TASK DETAILS: Leaving out every picture, output the records below exactly as they are.

INFORMATION PROVIDED:
■ ■ ■ ■
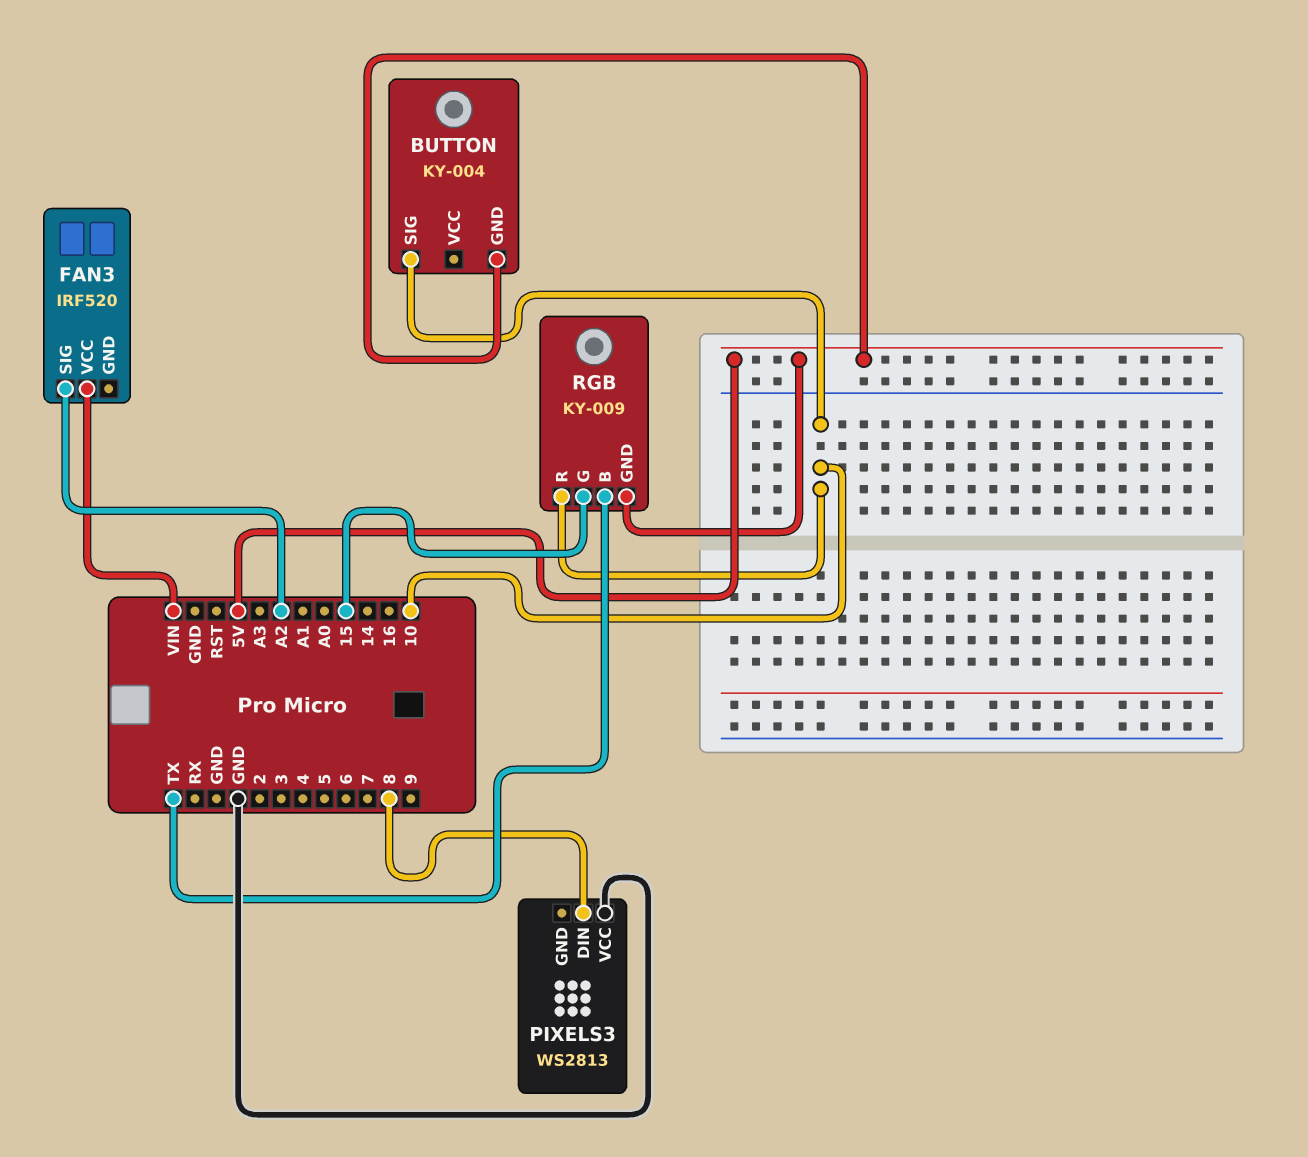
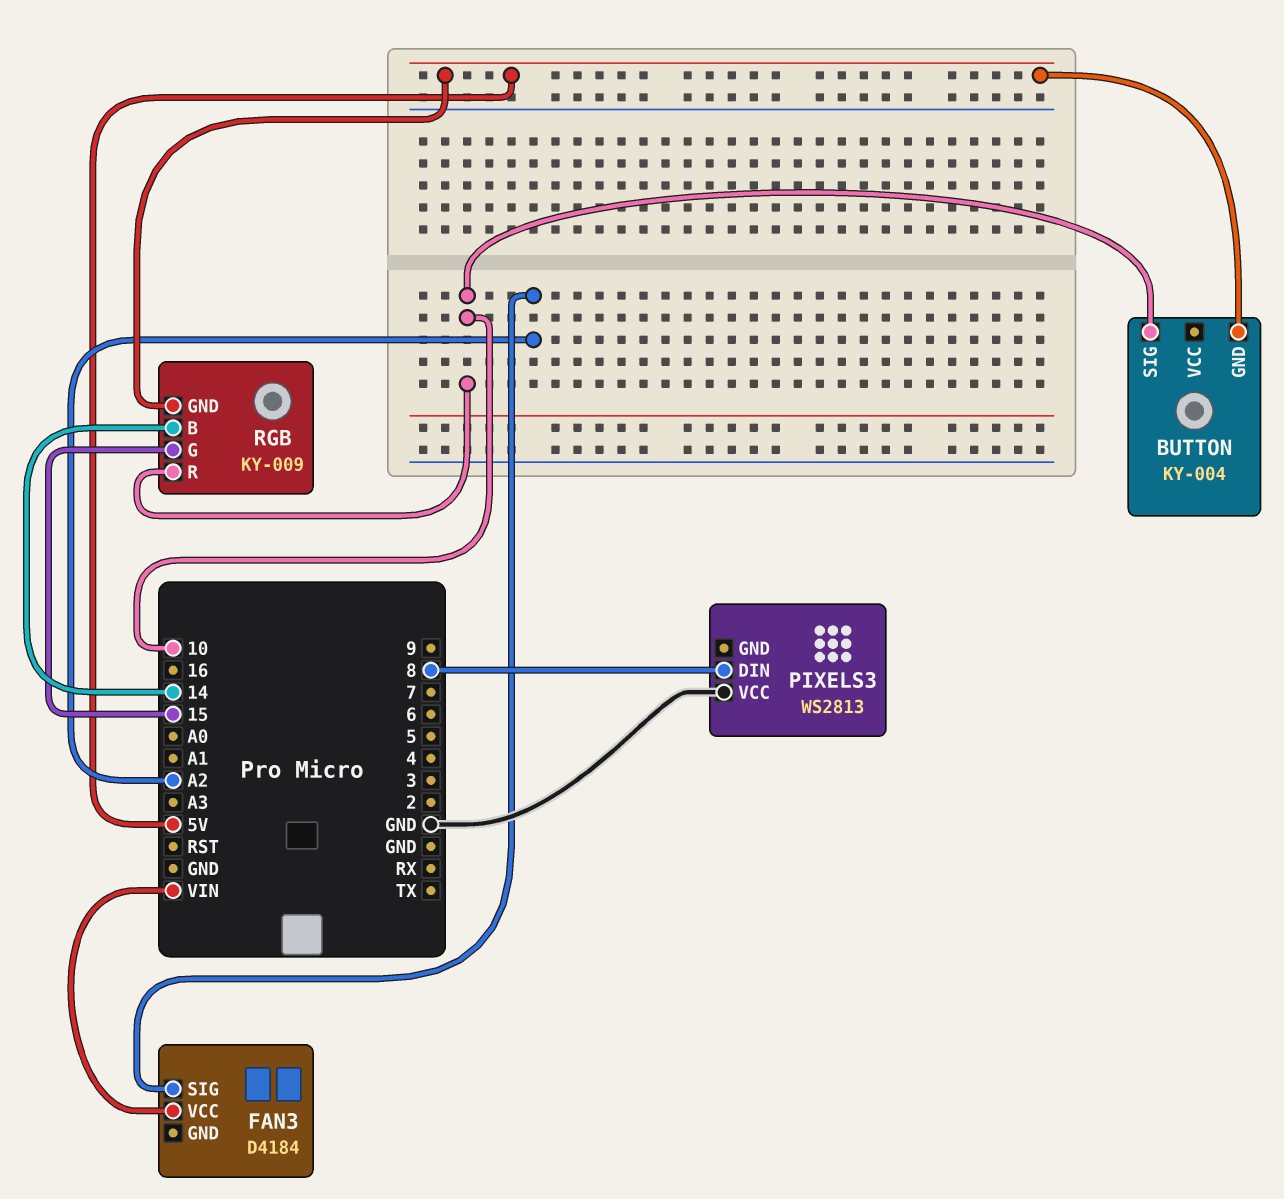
FAN3: IRF520 -> D4184
RGB pin B: TX -> 14

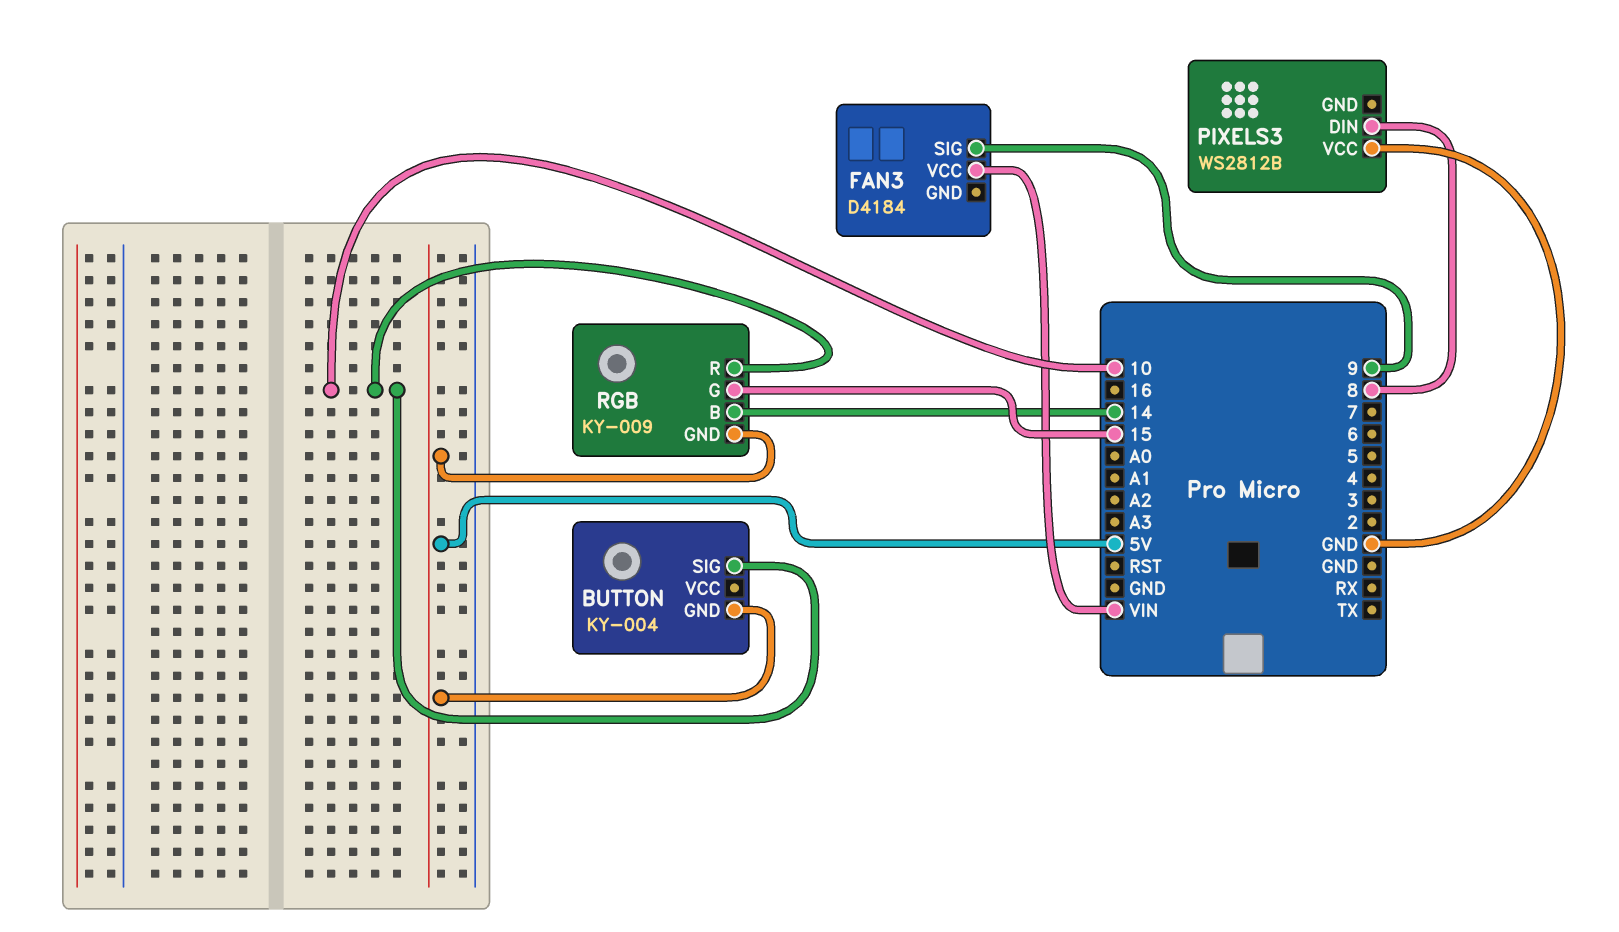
FAN3 pin SIG: A2 -> 9
PIXELS3: WS2813 -> WS2812B

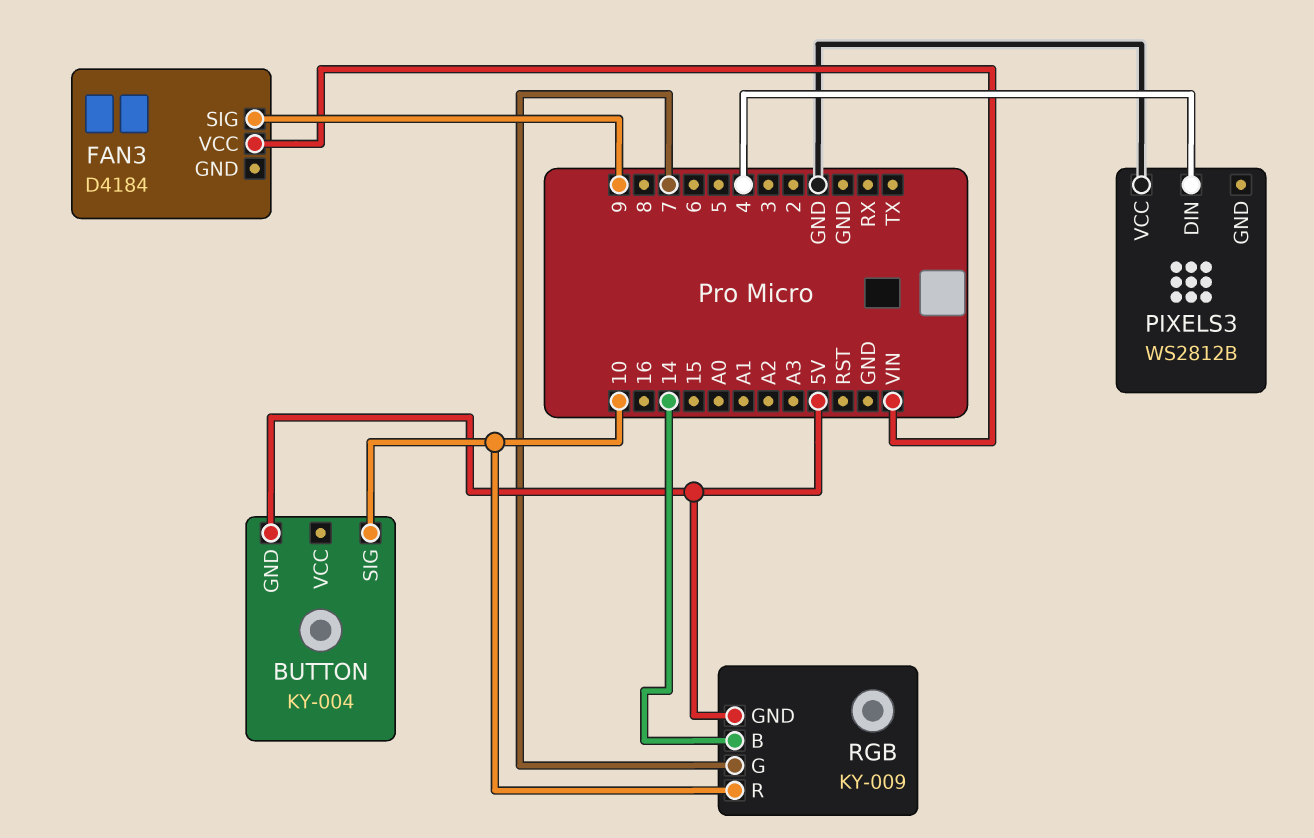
PIXELS3 pin DIN: 8 -> 4
RGB pin G: 15 -> 7

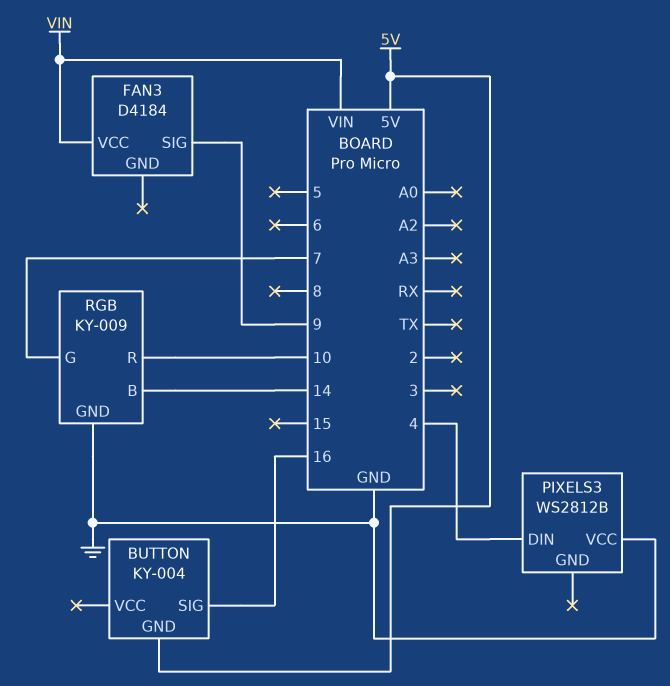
BUTTON pin SIG: 10 -> 16
RGB pin GND: 5V -> GND

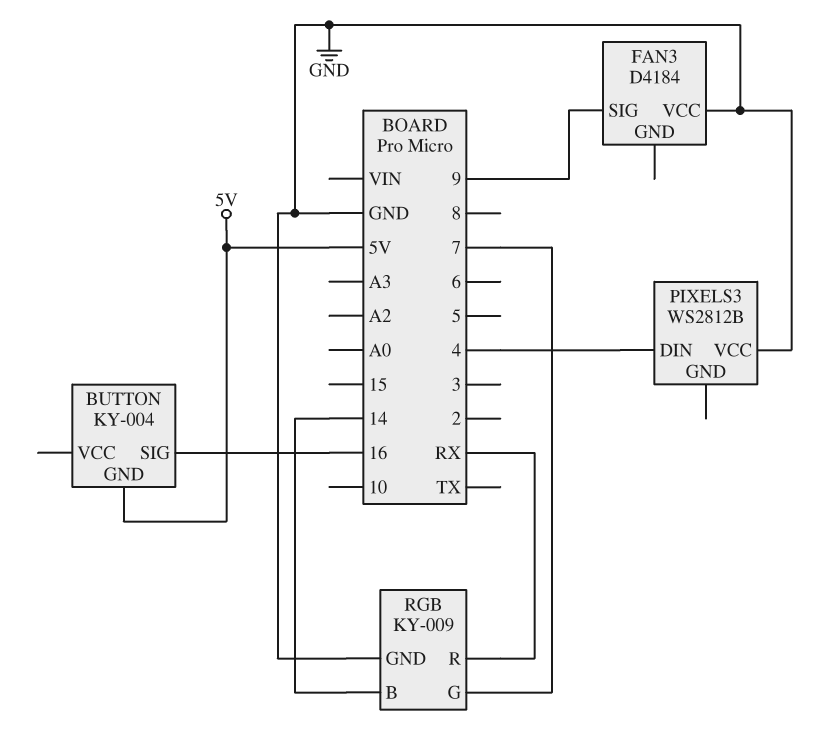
FAN3 pin VCC: VIN -> GND
RGB pin R: 10 -> RX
■ ■ ■ ■
RESULT OF THE TASK:
FAN3: IRF520 -> D4184
RGB pin B: TX -> 14

FAN3 pin SIG: A2 -> 9
PIXELS3: WS2813 -> WS2812B

PIXELS3 pin DIN: 8 -> 4
RGB pin G: 15 -> 7

BUTTON pin SIG: 10 -> 16
RGB pin GND: 5V -> GND

FAN3 pin VCC: VIN -> GND
RGB pin R: 10 -> RX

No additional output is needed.